### EXERCISE
When you reproduce the entries below, keep each one exact and drop any pictures.

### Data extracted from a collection
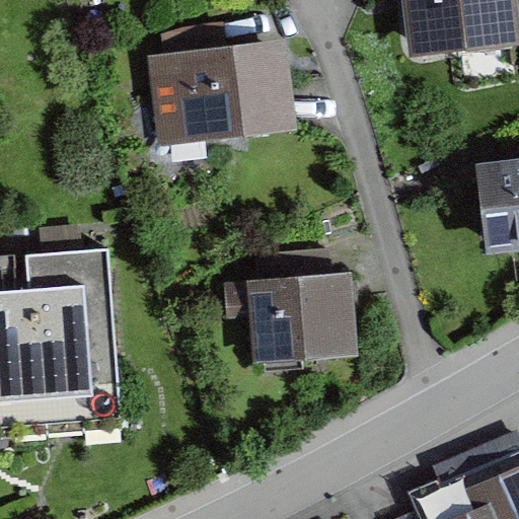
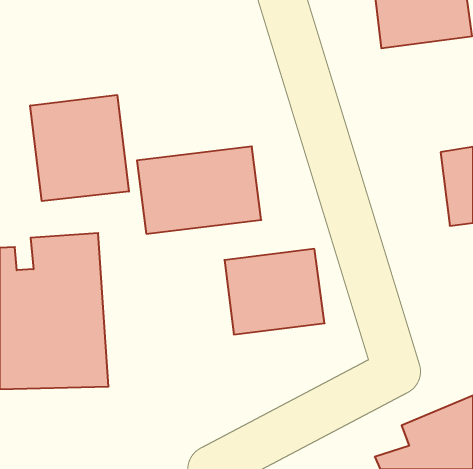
building: [156,46,292,141] -> [137,146,261,234]
building: none -> [30,95,129,201]

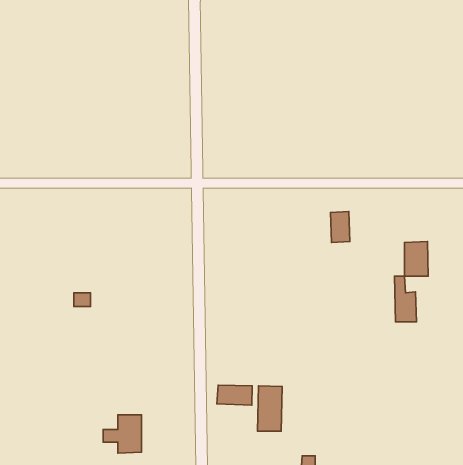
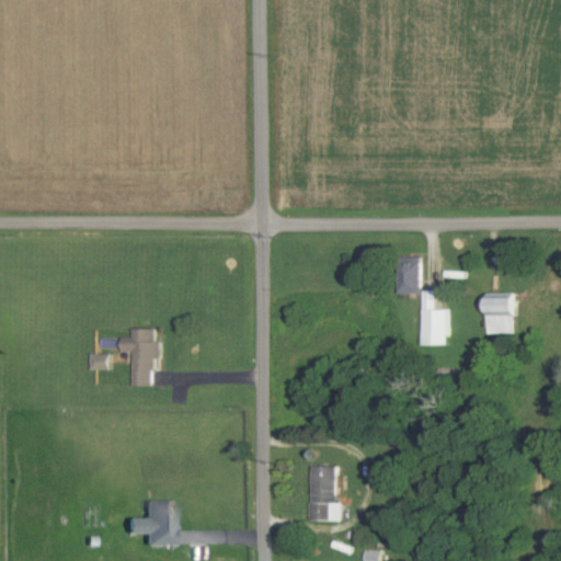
building: none -> [119,328,159,385]
building: [395,276,416,322] -> [420,289,446,344]
building: [217,385,252,405] -> none

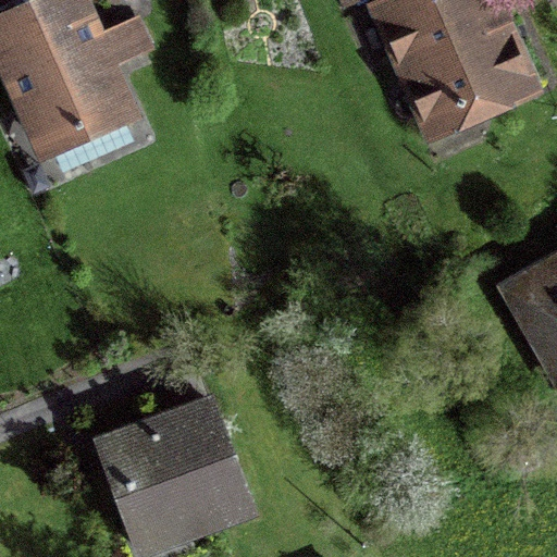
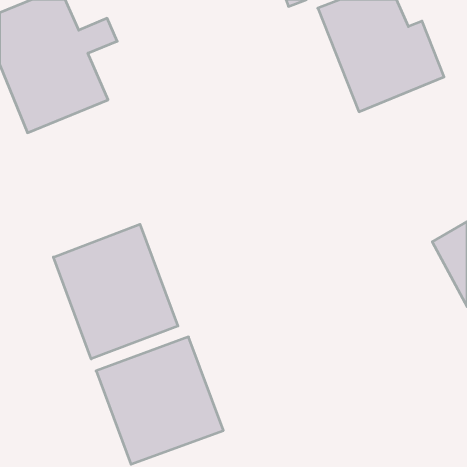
building: none -> [53,224,178,359]

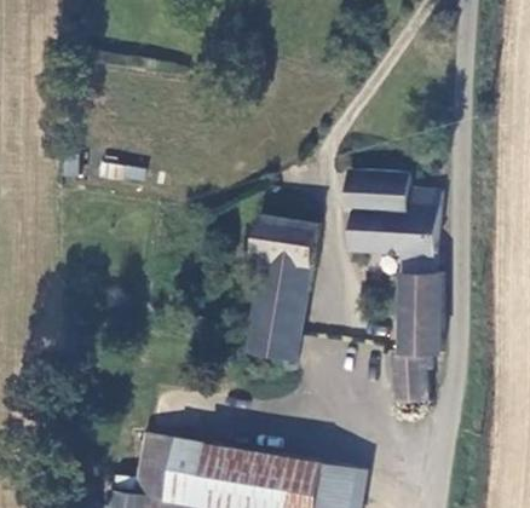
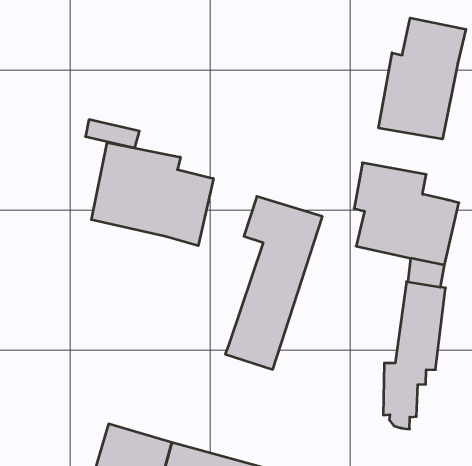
building: none -> [379,18,466,139]
building: none -> [91,142,213,246]

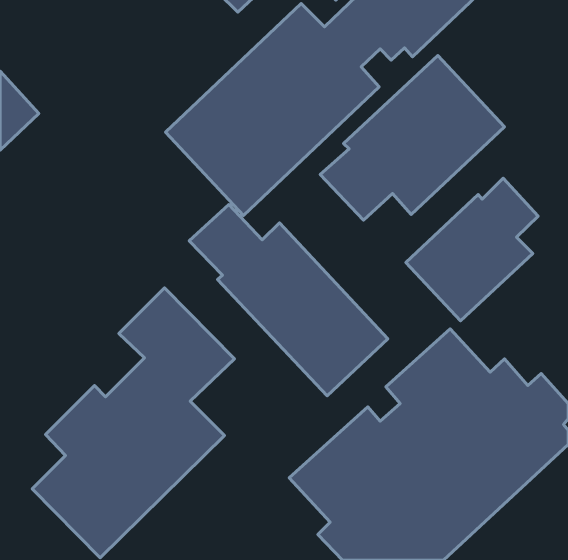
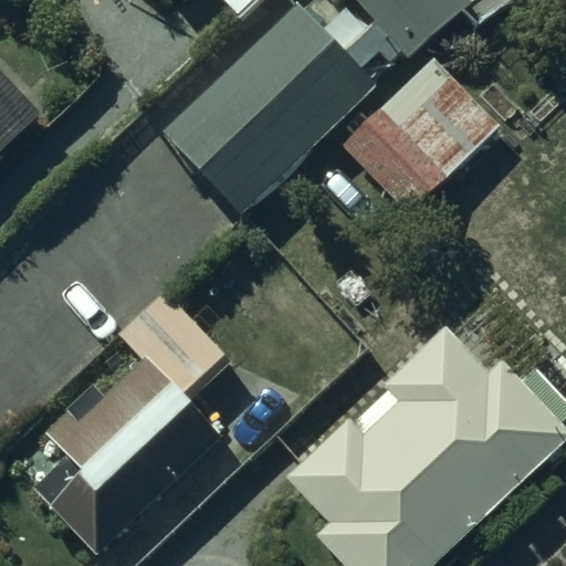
building: [406,178,538,321] -> none
building: [189,205,388,396] -> none

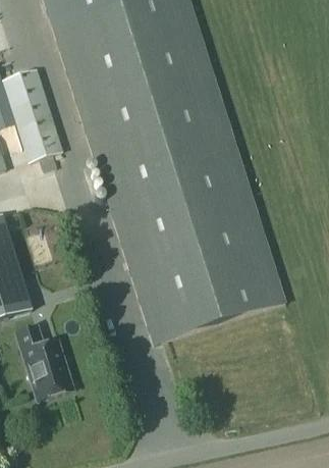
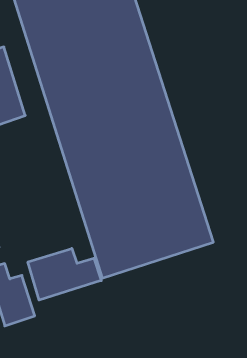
building: none -> [28,248,101,300]

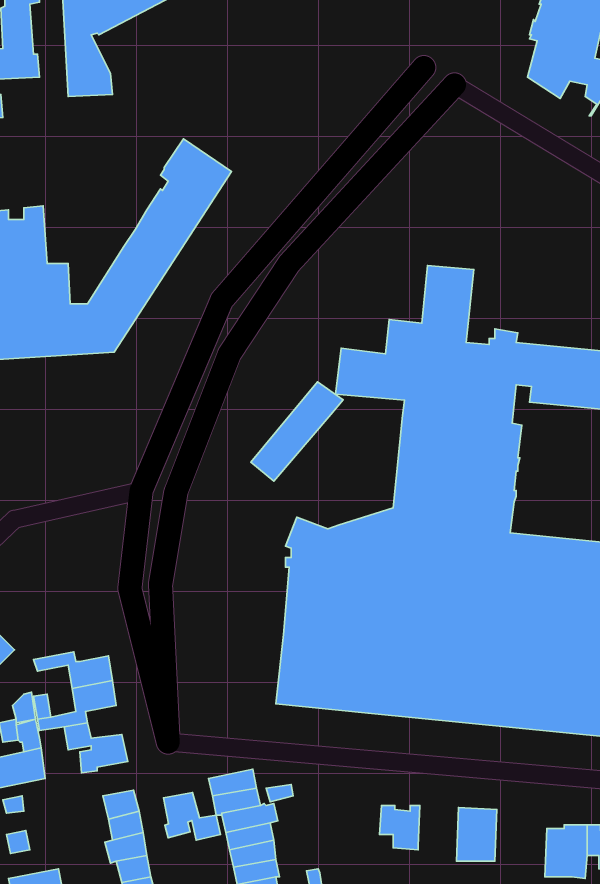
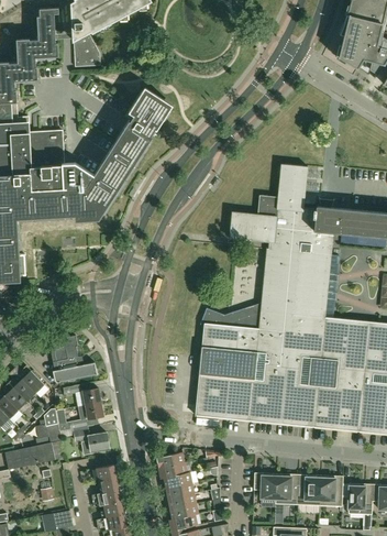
building: [251,382,343,481] -> none
building: none -> [52,336,98,382]
building: [163,792,221,840] -> none
building: none -> [276,473,299,505]
building: none -> [320,475,343,506]

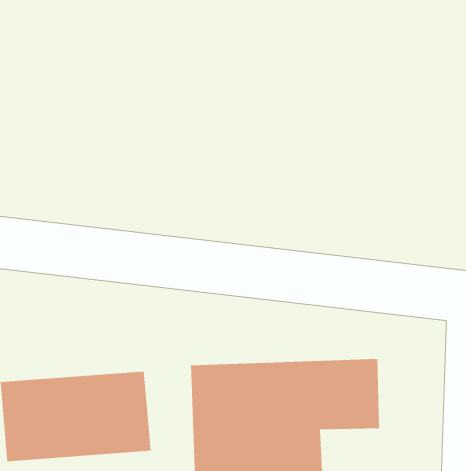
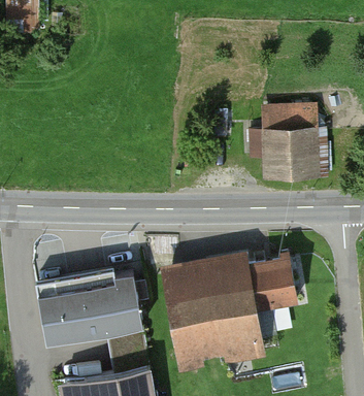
building: none -> [262,104,322,177]

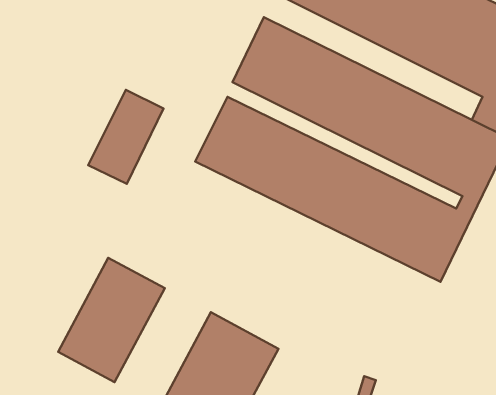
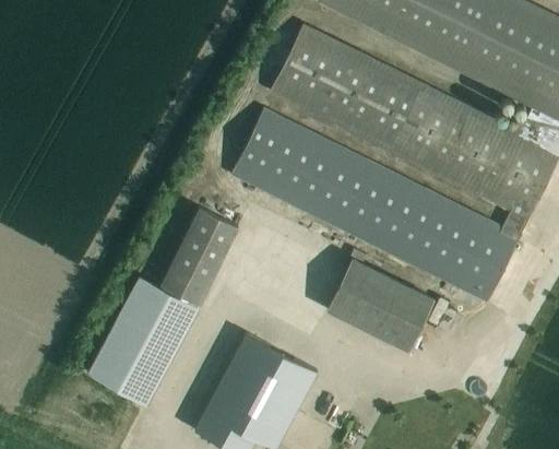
building: [88,90,163,184] -> [160,204,239,303]
building: none -> [328,257,436,350]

### RESULT OF THE TASK
building: [156,46,292,141] -> [137,146,261,234]
building: none -> [30,95,129,201]

building: none -> [119,328,159,385]
building: [395,276,416,322] -> [420,289,446,344]
building: [217,385,252,405] -> none

building: none -> [53,224,178,359]

building: none -> [379,18,466,139]
building: none -> [91,142,213,246]

building: [406,178,538,321] -> none
building: [189,205,388,396] -> none

building: none -> [28,248,101,300]

building: [251,382,343,481] -> none
building: none -> [52,336,98,382]
building: [163,792,221,840] -> none
building: none -> [276,473,299,505]
building: none -> [320,475,343,506]

building: none -> [262,104,322,177]

building: [88,90,163,184] -> [160,204,239,303]
building: none -> [328,257,436,350]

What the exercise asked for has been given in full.